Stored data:
---------------
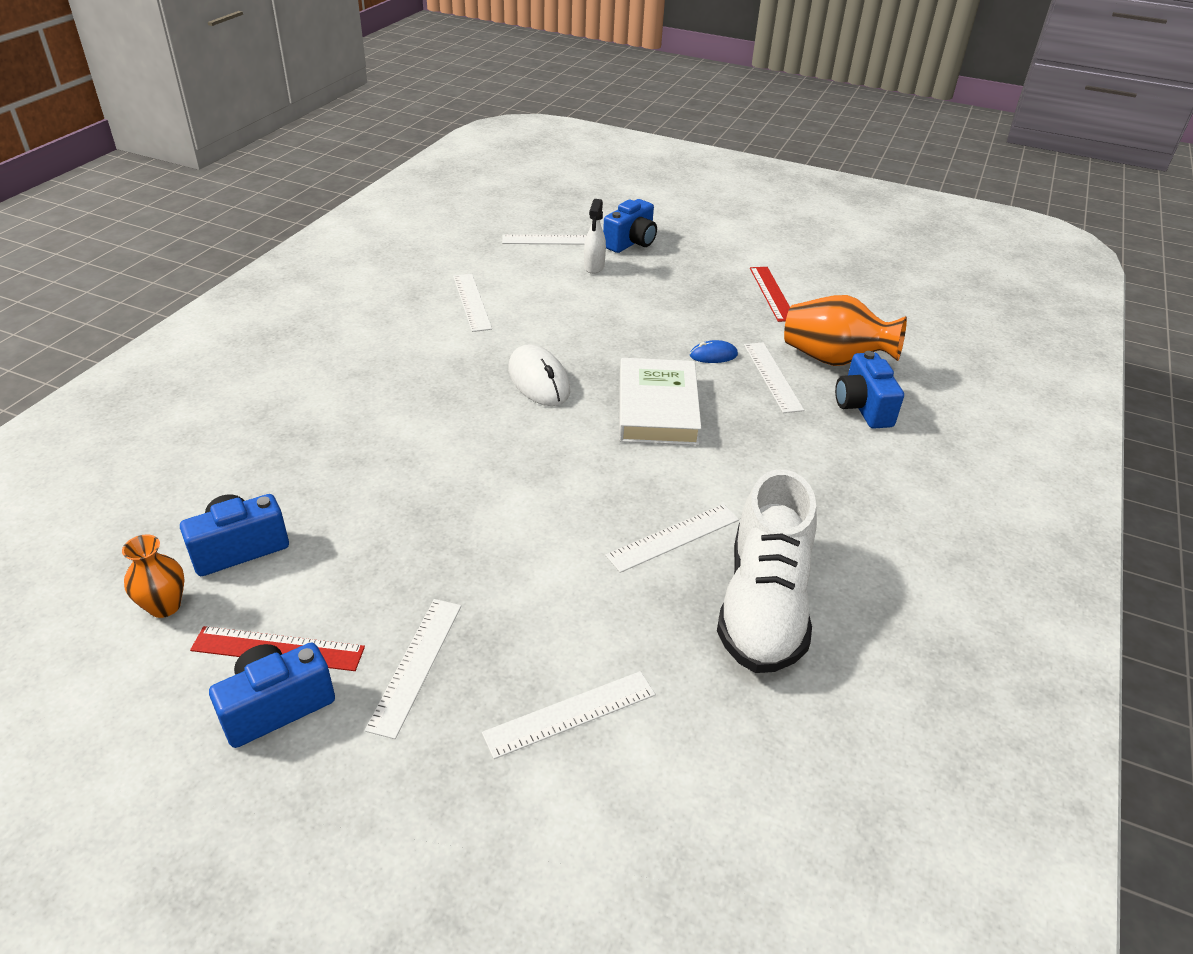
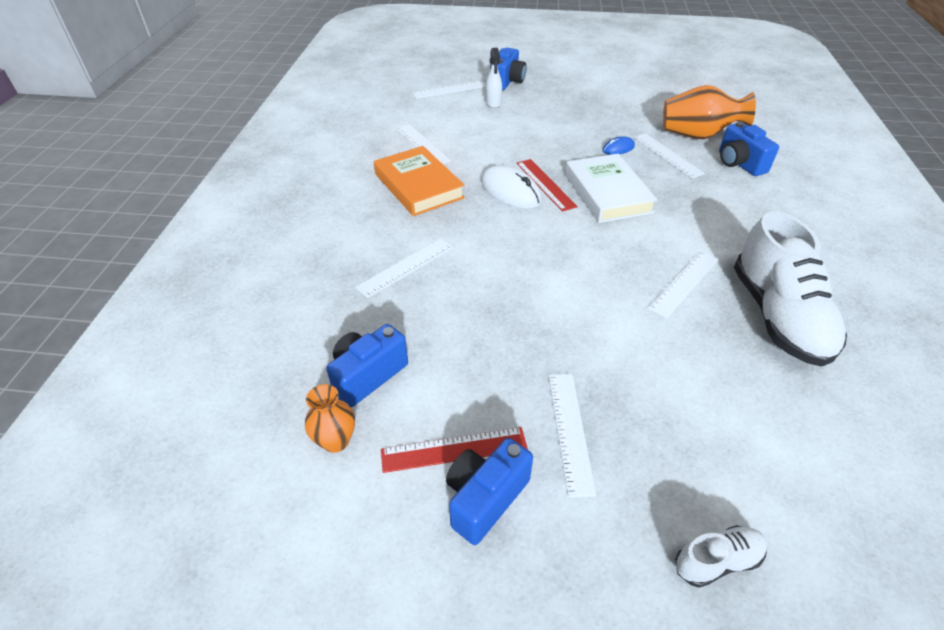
camera: 15 degrees left, 5 degrees up
(434, 351) = (418, 186): none -> orange book
(480, 844) = (717, 561): none -> white shoe
(570, 714) = (708, 435): white ruler -> white ruler (406, 267)
(772, 293) = (626, 99): red ruler -> red ruler (545, 184)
---------------
TO-DO ITEM:
Repeat the preceding records precisely, and leave every picture out of the copy.

RESULT FOR THIS EXERCISE:
camera: 15 degrees left, 5 degrees up
(434, 351) = (418, 186): none -> orange book
(480, 844) = (717, 561): none -> white shoe
(570, 714) = (708, 435): white ruler -> white ruler (406, 267)
(772, 293) = (626, 99): red ruler -> red ruler (545, 184)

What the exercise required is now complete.